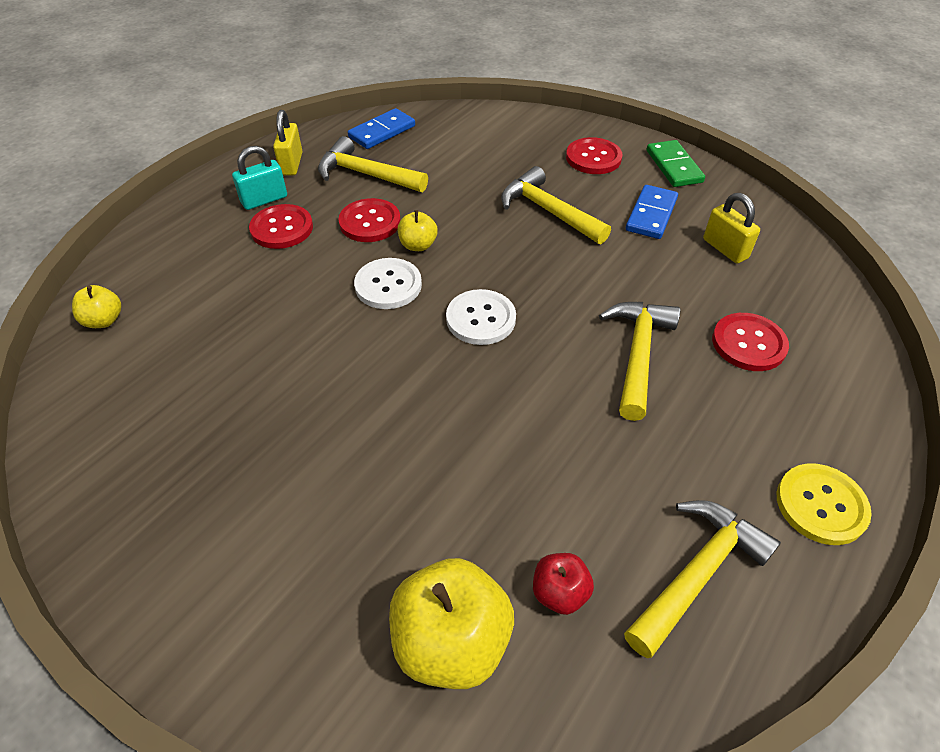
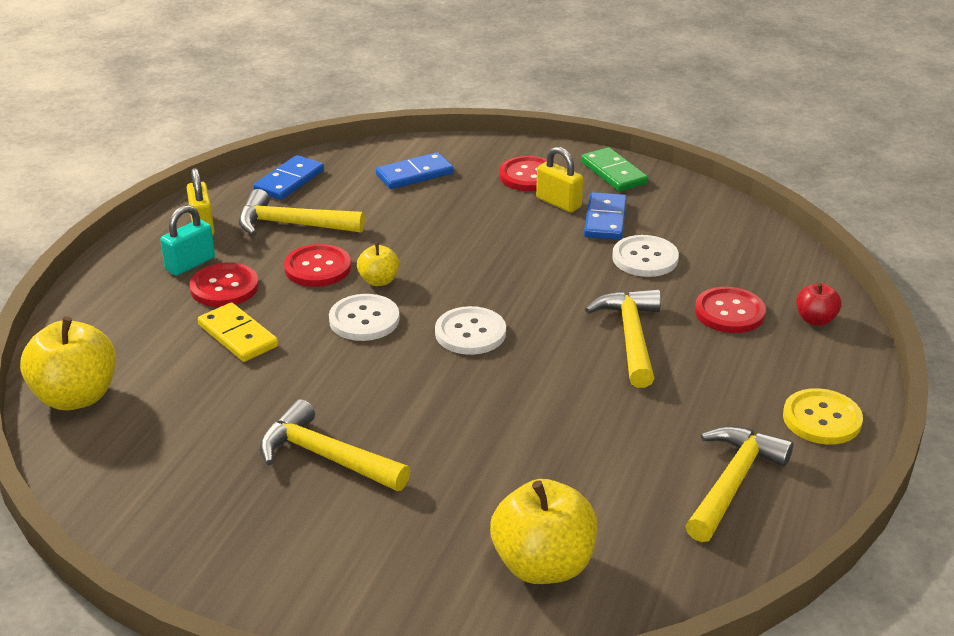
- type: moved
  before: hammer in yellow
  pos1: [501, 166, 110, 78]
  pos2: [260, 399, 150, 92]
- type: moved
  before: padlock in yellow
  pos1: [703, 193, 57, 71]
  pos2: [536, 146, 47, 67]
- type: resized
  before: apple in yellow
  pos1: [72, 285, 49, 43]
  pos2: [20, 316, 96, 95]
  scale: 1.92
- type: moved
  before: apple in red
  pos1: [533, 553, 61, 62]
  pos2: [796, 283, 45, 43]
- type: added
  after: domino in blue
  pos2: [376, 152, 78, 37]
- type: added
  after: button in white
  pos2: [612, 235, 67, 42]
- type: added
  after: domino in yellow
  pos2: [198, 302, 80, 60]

========================================

## What needs to be done
Return every line of the listing above where "after" appears.

## Exercise output
  after: domino in blue
  after: button in white
  after: domino in yellow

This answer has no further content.